** START OF Stored data **

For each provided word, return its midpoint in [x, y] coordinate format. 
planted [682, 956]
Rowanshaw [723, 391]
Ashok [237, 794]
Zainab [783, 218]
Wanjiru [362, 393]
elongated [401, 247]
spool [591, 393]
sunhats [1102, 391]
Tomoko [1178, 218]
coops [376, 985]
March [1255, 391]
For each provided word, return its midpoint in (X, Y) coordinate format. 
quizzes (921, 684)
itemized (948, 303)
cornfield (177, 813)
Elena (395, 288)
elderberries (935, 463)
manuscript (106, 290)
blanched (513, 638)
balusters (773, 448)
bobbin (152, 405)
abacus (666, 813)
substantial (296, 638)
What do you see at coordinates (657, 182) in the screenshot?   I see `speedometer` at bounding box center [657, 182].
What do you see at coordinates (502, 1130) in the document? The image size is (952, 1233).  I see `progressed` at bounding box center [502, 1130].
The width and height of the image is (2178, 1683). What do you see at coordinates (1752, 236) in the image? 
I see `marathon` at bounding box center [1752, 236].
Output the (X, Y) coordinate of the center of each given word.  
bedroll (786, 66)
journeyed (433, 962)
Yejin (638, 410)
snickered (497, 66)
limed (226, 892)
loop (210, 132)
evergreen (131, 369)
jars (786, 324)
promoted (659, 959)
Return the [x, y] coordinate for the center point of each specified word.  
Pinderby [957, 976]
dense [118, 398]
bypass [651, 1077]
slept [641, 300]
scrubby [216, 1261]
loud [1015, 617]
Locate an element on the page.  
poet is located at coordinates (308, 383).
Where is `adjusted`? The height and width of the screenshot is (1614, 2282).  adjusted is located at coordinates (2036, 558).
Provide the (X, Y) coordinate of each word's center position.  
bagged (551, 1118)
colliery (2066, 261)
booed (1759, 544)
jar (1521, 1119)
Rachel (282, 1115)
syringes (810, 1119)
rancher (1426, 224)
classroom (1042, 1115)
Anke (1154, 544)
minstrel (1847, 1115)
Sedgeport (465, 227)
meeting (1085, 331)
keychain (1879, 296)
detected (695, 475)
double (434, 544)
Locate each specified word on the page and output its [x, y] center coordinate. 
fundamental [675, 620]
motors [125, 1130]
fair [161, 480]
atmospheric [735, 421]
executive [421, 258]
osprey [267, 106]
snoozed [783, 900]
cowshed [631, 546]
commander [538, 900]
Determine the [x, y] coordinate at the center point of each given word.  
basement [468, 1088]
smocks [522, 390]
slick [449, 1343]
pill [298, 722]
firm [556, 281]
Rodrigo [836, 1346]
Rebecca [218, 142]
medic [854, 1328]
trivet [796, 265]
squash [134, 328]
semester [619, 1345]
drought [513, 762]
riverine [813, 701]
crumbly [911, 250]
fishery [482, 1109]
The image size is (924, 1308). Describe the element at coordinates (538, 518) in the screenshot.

** END OF Stored data **

Reproduce the records above verbatim, from the first line through the last.

For each provided word, return its midpoint in [x, y] coordinate format. 
planted [682, 956]
Rowanshaw [723, 391]
Ashok [237, 794]
Zainab [783, 218]
Wanjiru [362, 393]
elongated [401, 247]
spool [591, 393]
sunhats [1102, 391]
Tomoko [1178, 218]
coops [376, 985]
March [1255, 391]
For each provided word, return its midpoint in (X, Y) coordinate format. 
quizzes (921, 684)
itemized (948, 303)
cornfield (177, 813)
Elena (395, 288)
elderberries (935, 463)
manuscript (106, 290)
blanched (513, 638)
balusters (773, 448)
bobbin (152, 405)
abacus (666, 813)
substantial (296, 638)
What do you see at coordinates (657, 182) in the screenshot?   I see `speedometer` at bounding box center [657, 182].
What do you see at coordinates (502, 1130) in the document? The image size is (952, 1233).  I see `progressed` at bounding box center [502, 1130].
The width and height of the image is (2178, 1683). What do you see at coordinates (1752, 236) in the image? 
I see `marathon` at bounding box center [1752, 236].
Output the (X, Y) coordinate of the center of each given word.  
bedroll (786, 66)
journeyed (433, 962)
Yejin (638, 410)
snickered (497, 66)
limed (226, 892)
loop (210, 132)
evergreen (131, 369)
jars (786, 324)
promoted (659, 959)
Return the [x, y] coordinate for the center point of each specified word.  
Pinderby [957, 976]
dense [118, 398]
bypass [651, 1077]
slept [641, 300]
scrubby [216, 1261]
loud [1015, 617]
Locate an element on the page.  
poet is located at coordinates (308, 383).
Where is `adjusted`? The height and width of the screenshot is (1614, 2282).  adjusted is located at coordinates (2036, 558).
Provide the (X, Y) coordinate of each word's center position.  
bagged (551, 1118)
colliery (2066, 261)
booed (1759, 544)
jar (1521, 1119)
Rachel (282, 1115)
syringes (810, 1119)
rancher (1426, 224)
classroom (1042, 1115)
Anke (1154, 544)
minstrel (1847, 1115)
Sedgeport (465, 227)
meeting (1085, 331)
keychain (1879, 296)
detected (695, 475)
double (434, 544)
Locate each specified word on the page and output its [x, y] center coordinate. 
fundamental [675, 620]
motors [125, 1130]
fair [161, 480]
atmospheric [735, 421]
executive [421, 258]
osprey [267, 106]
snoozed [783, 900]
cowshed [631, 546]
commander [538, 900]
Determine the [x, y] coordinate at the center point of each given word.  
basement [468, 1088]
smocks [522, 390]
slick [449, 1343]
pill [298, 722]
firm [556, 281]
Rodrigo [836, 1346]
Rebecca [218, 142]
medic [854, 1328]
trivet [796, 265]
squash [134, 328]
semester [619, 1345]
drought [513, 762]
riverine [813, 701]
crumbly [911, 250]
fishery [482, 1109]
The image size is (924, 1308). Describe the element at coordinates (538, 518) in the screenshot.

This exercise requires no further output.